---- PROVIDED RECORDS

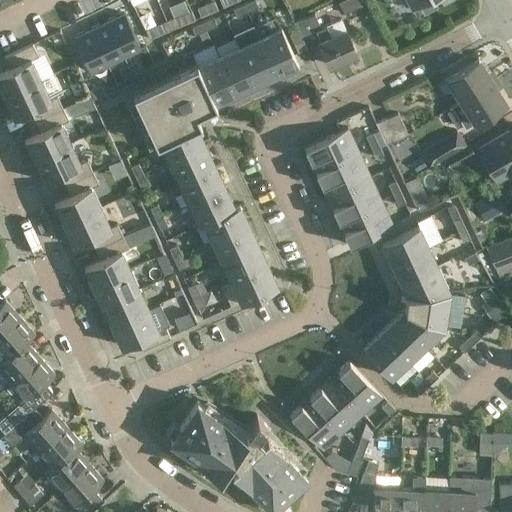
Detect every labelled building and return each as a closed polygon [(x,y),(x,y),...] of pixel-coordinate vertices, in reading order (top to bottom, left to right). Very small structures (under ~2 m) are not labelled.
[(179,15),(173,17),(177,27),(195,19),(191,10),(188,11),(183,0),(179,0),(174,2),(179,15)] [(217,9),(213,0),(199,0),(202,5),(196,8),(200,17),(217,9)] [(253,0),(243,4),(247,13),(258,8),(254,0),(253,0)] [(343,0),(338,3),(344,14),(362,5),(359,0),(343,0)] [(407,0),(412,9),(418,5),(423,14),(437,6),(433,0),(407,0)] [(247,13),(243,4),(232,9),(236,17),(247,13)] [(108,22),(124,57),(141,49),(125,14),(108,22)] [(306,44),(316,39),(327,66),(356,54),(346,31),(345,31),(340,19),(320,28),(314,14),(295,22),(306,44)] [(213,17),(202,22),(205,31),(216,26),(213,17)] [(108,65),(124,57),(108,22),(91,30),(108,65)] [(166,32),(162,22),(145,30),(148,39),(166,32)] [(194,35),(205,31),(202,22),(191,27),(194,35)] [(298,64),(281,27),(261,37),(278,73),(298,64)] [(108,65),(91,30),(74,38),(91,73),(108,65)] [(297,32),(290,35),(294,44),(301,40),(297,32)] [(278,73),(261,37),(240,46),(257,83),(278,73)] [(31,45),(4,58),(9,69),(0,73),(0,90),(3,98),(40,80),(30,60),(37,57),(31,45)] [(257,83),(240,46),(219,56),(236,93),(257,83)] [(236,93),(219,56),(199,66),(216,102),(236,93)] [(453,89),(461,101),(491,82),(476,60),(436,85),(443,95),(453,89)] [(198,66),(197,62),(133,92),(156,143),(159,141),(196,124),(200,122),(196,113),(216,104),(216,102),(199,66),(198,66)] [(135,63),(128,67),(133,76),(140,72),(135,63)] [(128,67),(121,71),(126,80),(133,76),(128,67)] [(29,111),(34,122),(62,109),(56,97),(49,100),(40,80),(3,98),(13,119),(29,111)] [(491,82),(461,101),(451,107),(465,130),(505,105),(491,82)] [(100,87),(89,92),(93,100),(104,95),(100,87)] [(95,107),(92,101),(90,96),(83,99),(89,110),(95,107)] [(62,109),(34,122),(39,133),(24,140),(34,162),(70,144),(61,124),(68,121),(62,109)] [(397,113),(376,123),(385,144),(407,135),(397,113)] [(196,125),(159,142),(169,162),(205,145),(196,125)] [(358,151),(347,127),(304,147),(311,161),(315,159),(320,169),(315,171),(315,172),(358,151)] [(429,167),(445,157),(467,143),(457,128),(419,152),(429,167)] [(496,179),(511,169),(511,129),(478,150),(496,179)] [(372,132),(365,135),(370,146),(377,143),(372,132)] [(467,143),(445,157),(452,169),(476,154),(468,142),(467,143)] [(377,143),(370,146),(375,157),(382,153),(377,143)] [(59,175),(64,186),(92,173),(87,161),(80,164),(70,144),(34,162),(44,183),(59,175)] [(205,145),(169,162),(179,182),(215,165),(205,145)] [(358,151),(315,172),(322,185),(326,183),(331,193),(326,195),(327,196),(370,176),(358,151)] [(138,163),(131,166),(136,178),(143,174),(138,163)] [(215,165),(179,182),(188,203),(225,186),(215,165)] [(92,173),(64,186),(70,197),(54,204),(64,225),(100,207),(91,188),(98,185),(92,173)] [(143,174),(136,178),(140,187),(147,184),(143,174)] [(370,176),(327,196),(327,197),(331,194),(336,204),(332,207),(338,220),(381,200),(370,176)] [(394,180),(387,183),(392,194),(399,191),(394,180)] [(225,186),(190,203),(200,223),(203,221),(234,207),(235,207),(234,206),(225,186)] [(405,201),(399,191),(392,194),(397,205),(405,201)] [(484,220),(493,215),(490,210),(502,203),(495,192),(475,204),(484,220)] [(381,200),(338,220),(343,218),(347,228),(343,230),(349,245),(392,224),(381,200)] [(240,204),(234,207),(203,221),(212,241),(249,224),(240,204)] [(446,207),(458,231),(465,228),(455,206),(451,204),(446,207)] [(157,205),(150,208),(155,219),(162,216),(157,205)] [(89,237),(94,248),(122,235),(116,223),(109,226),(100,207),(64,225),(73,245),(89,237)] [(162,216),(155,219),(160,229),(167,226),(162,216)] [(148,237),(155,233),(150,222),(142,225),(148,237)] [(249,224),(212,241),(221,260),(258,243),(249,224)] [(418,224),(382,241),(391,261),(427,244),(418,224)] [(465,228),(458,231),(463,242),(470,238),(465,228)] [(99,259),(83,266),(93,286),(130,269),(121,250),(127,247),(141,241),(135,229),(122,235),(94,248),(99,259)] [(511,236),(487,247),(497,271),(511,265),(511,236)] [(258,243),(221,260),(230,280),(267,263),(258,243)] [(427,244),(391,261),(400,281),(437,264),(427,244)] [(176,245),(169,248),(174,259),(181,256),(176,245)] [(474,251),(464,257),(468,264),(478,258),(474,251)] [(181,256),(174,259),(178,269),(185,266),(181,256)] [(174,268),(169,257),(161,261),(166,272),(174,268)] [(267,263),(230,280),(240,301),(276,284),(267,263)] [(437,264),(400,281),(406,293),(449,290),(437,264)] [(130,269),(93,286),(102,306),(139,289),(130,269)] [(174,276),(169,278),(174,289),(179,287),(174,276)] [(194,284),(187,287),(192,298),(199,295),(194,284)] [(139,289),(102,306),(111,325),(148,308),(139,289)] [(449,290),(406,293),(404,308),(443,326),(449,290)] [(199,295),(192,298),(197,308),(204,305),(199,295)] [(496,296),(482,305),(491,319),(505,310),(496,296)] [(0,333),(19,316),(5,300),(0,304),(0,333)] [(121,346),(136,338),(141,348),(169,335),(164,324),(157,327),(148,308),(111,325),(121,346)] [(443,326),(404,308),(395,317),(422,346),(443,326)] [(0,354),(4,359),(24,341),(34,333),(19,316),(0,333),(0,354)] [(422,346),(395,317),(379,332),(406,361),(422,346)] [(476,329),(467,337),(473,343),(481,335),(476,329)] [(406,361),(379,332),(363,347),(390,376),(406,361)] [(467,337),(458,346),(464,351),(473,343),(467,337)] [(0,362),(0,371),(10,383),(39,358),(24,341),(4,359),(0,362)] [(26,414),(33,408),(52,392),(44,382),(53,374),(39,358),(10,383),(24,399),(18,404),(26,414)] [(362,413),(381,394),(349,359),(338,370),(341,373),(333,381),(330,377),(329,378),(362,413)] [(438,376),(432,370),(423,378),(429,384),(438,376)] [(329,378),(328,379),(332,382),(324,390),(320,386),(310,396),(342,431),(362,413),(329,378)] [(429,384),(423,378),(414,387),(420,393),(429,384)] [(310,396),(309,397),(312,400),(304,408),(301,404),(290,415),(322,449),(342,431),(310,396)] [(221,416),(197,400),(170,439),(195,456),(221,416)] [(386,400),(381,405),(389,414),(395,408),(386,400)] [(33,408),(26,414),(14,425),(5,433),(2,436),(12,448),(24,437),(36,451),(65,426),(51,410),(42,418),(33,408)] [(245,432),(231,456),(237,462),(267,436),(272,432),(263,422),(264,422),(256,414),(245,432)] [(5,416),(0,420),(0,427),(5,433),(14,425),(5,416)] [(195,456),(219,473),(231,456),(245,432),(221,416),(195,456)] [(80,443),(65,426),(36,451),(50,468),(74,447),(75,448),(80,443)] [(491,453),(492,433),(480,432),(479,452),(491,453)] [(368,438),(361,435),(357,447),(364,449),(368,438)] [(416,436),(401,435),(400,445),(416,446),(416,436)] [(287,457),(280,449),(267,436),(237,462),(231,468),(252,489),(287,457)] [(443,438),(427,438),(427,447),(442,448),(443,438)] [(74,447),(50,468),(48,470),(47,470),(45,472),(60,489),(89,464),(75,448),(74,447)] [(364,449),(357,447),(347,473),(357,476),(363,462),(360,461),(364,449)] [(252,489),(272,511),(307,478),(287,457),(252,489)] [(89,464),(60,489),(79,511),(85,511),(101,498),(93,488),(102,479),(89,464)] [(396,511),(398,487),(375,486),(375,475),(363,471),(352,501),(372,502),(371,511),(396,511)] [(20,494),(34,482),(26,474),(12,485),(20,494)] [(398,487),(396,511),(421,511),(422,488),(423,488),(424,476),(411,475),(411,487),(398,487)] [(449,476),(448,489),(447,511),(472,511),(472,510),(487,510),(490,476),(474,477),(449,476)] [(511,481),(498,483),(499,508),(511,507),(511,481)] [(29,504),(42,492),(34,482),(20,494),(29,504)] [(422,488),(421,511),(447,511),(448,489),(423,488),(422,488)]
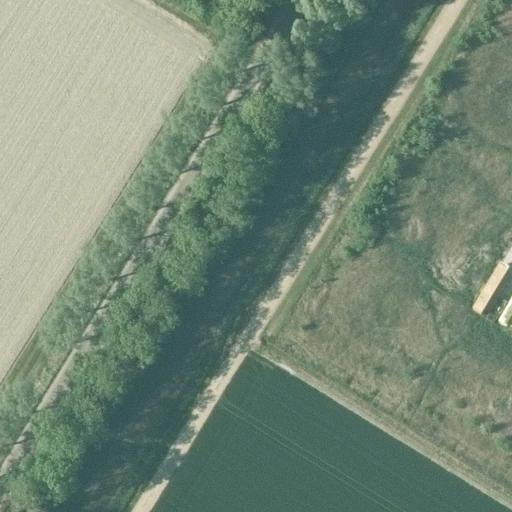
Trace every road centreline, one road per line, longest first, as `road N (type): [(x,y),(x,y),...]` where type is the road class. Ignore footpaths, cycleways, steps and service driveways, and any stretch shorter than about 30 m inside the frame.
road 1 (track): [(456,0),(141,511)]
road 2 (unclassified): [(0,488),(301,0)]
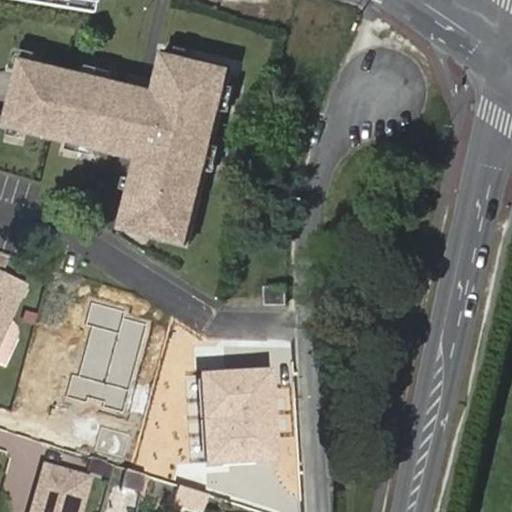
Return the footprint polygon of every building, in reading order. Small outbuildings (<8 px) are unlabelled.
[(20,0),(28,1),(93,12),(94,0),(20,0)] [(129,81),(21,53),(4,122),(137,156),(123,211),(147,217),(146,225),(194,238),(235,70),(163,50),(154,88),(151,98),(126,91),(129,81)] [(126,91),(151,98),(154,88),(129,81),(126,91)] [(147,217),(123,211),(122,218),(146,225),(147,217)] [(28,285),(0,272),(0,330),(5,333),(28,285)] [(287,285),(266,285),(266,301),(287,301),(287,285)] [(125,311),(91,302),(85,324),(92,326),(79,375),(72,373),(65,397),(85,402),(87,393),(107,399),(104,406),(123,411),(146,326),(123,319),(125,311)] [(272,368),(200,372),(206,464),(278,459),(272,368)] [(80,511),(91,477),(46,465),(34,509),(35,511),(80,511)]
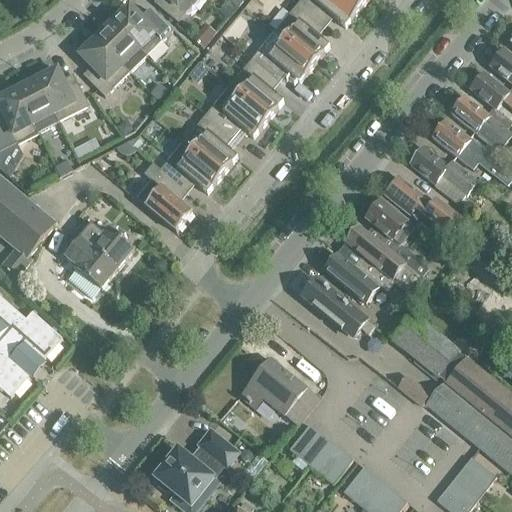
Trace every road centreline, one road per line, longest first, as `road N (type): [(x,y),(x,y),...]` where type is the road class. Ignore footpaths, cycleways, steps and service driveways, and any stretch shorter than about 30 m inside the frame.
road 1 (residential): [(242,312),(506,0)]
road 2 (residential): [(414,0),(198,265),(242,312)]
road 3 (residential): [(79,511),(242,312)]
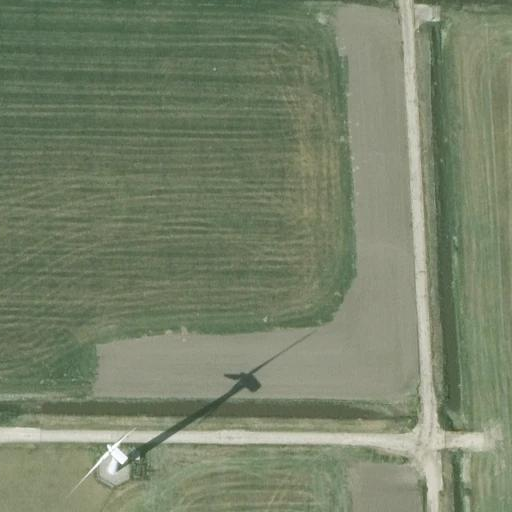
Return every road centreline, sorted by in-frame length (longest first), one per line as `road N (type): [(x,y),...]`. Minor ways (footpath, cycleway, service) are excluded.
road 1 (track): [(403,0),(433,511)]
road 2 (track): [(0,436),(482,442)]
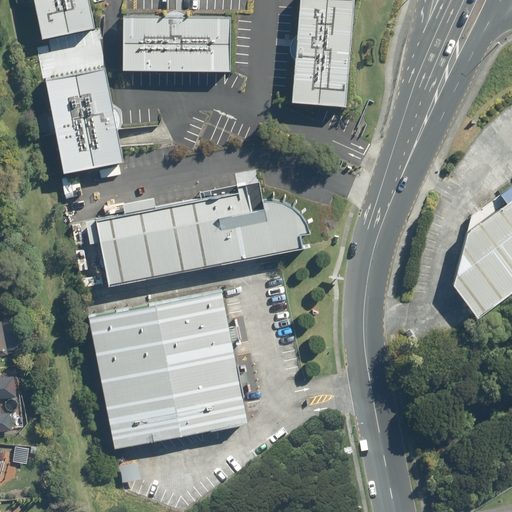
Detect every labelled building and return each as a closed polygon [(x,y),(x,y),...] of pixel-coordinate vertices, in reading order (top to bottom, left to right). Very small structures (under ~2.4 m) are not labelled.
[(34,0),(43,38),(93,27),(87,0),(34,0)] [(352,0),(298,0),(290,101),(345,105),(352,0)] [(122,16),(122,67),(228,67),(228,16),(122,16)] [(62,168),(122,156),(118,137),(103,65),(44,76),(62,168)] [(92,216),(105,283),(312,244),(311,240),(299,243),(297,231),(309,229),(301,214),(290,205),(273,198),(263,196),(259,179),(199,190),(200,196),(139,207),(92,216)] [(511,184),(501,192),(511,206),(511,184)] [(474,318),(511,289),(511,206),(501,192),(470,214),(450,285),(474,318)] [(221,289),(154,302),(166,364),(233,351),(229,331),(221,289)] [(89,315),(115,444),(133,441),(246,418),(238,377),(233,351),(166,364),(154,302),(106,312),(89,315)] [(0,356),(8,355),(0,317),(0,356)] [(13,374),(0,375),(0,431),(12,430),(9,407),(1,408),(0,400),(0,398),(16,396),(13,374)]
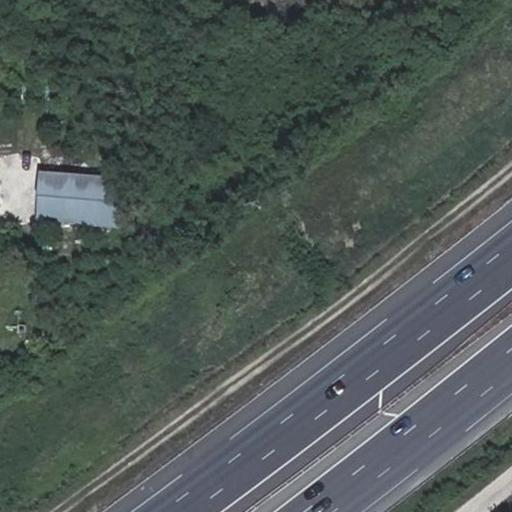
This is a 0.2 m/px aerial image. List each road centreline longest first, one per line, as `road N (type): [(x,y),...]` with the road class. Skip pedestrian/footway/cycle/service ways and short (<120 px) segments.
road 1 (track): [(60,511),(511,169)]
road 2 (motorway): [(511,254),(177,511)]
road 3 (motorway): [(315,511),(511,353)]
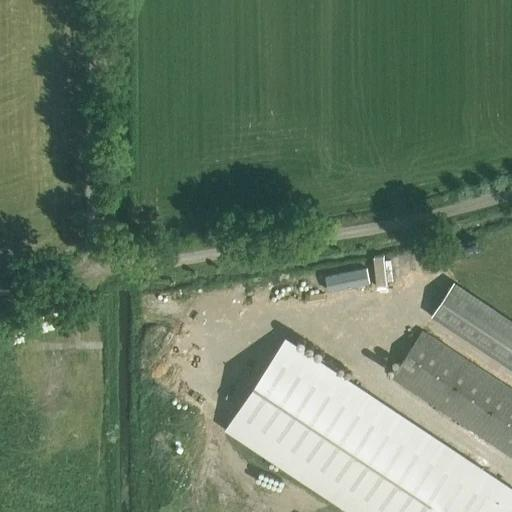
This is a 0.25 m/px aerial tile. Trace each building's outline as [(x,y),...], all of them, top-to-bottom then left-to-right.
[(365,300),(427,284),(420,256),(346,275),(350,290),(362,287),(365,300)] [(432,314),(511,367),(511,321),(453,283),(432,314)] [(392,376),(511,455),(511,391),(422,332),(392,376)] [(511,489),(286,338),(226,428),(352,511),(510,511),(511,510),(511,489)] [(165,409),(172,409),(172,355),(154,355),(154,390),(165,390),(165,409)] [(274,511),(307,511),(283,498),(274,511)]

--------

PROMPT:
Can you give the lines from the one containing "This is a 0.25" through the end of the records, both included, as a numbered list with blank lines left out?

RESPONSE TO THE TASK:
1. This is a 0.25 m/px aerial tile. Trace each building's outline as [(x,y),...], all of them, top-to-bottom then left-to-right.
2. [(365,300),(427,284),(420,256),(346,275),(350,290),(362,287),(365,300)] [(432,314),(511,367),(511,321),(453,283),(432,314)] [(392,376),(511,455),(511,391),(422,332),(392,376)] [(511,489),(286,338),(226,428),(352,511),(510,511),(511,510),(511,489)] [(165,409),(172,409),(172,355),(154,355),(154,390),(165,390),(165,409)] [(274,511),(307,511),(283,498),(274,511)]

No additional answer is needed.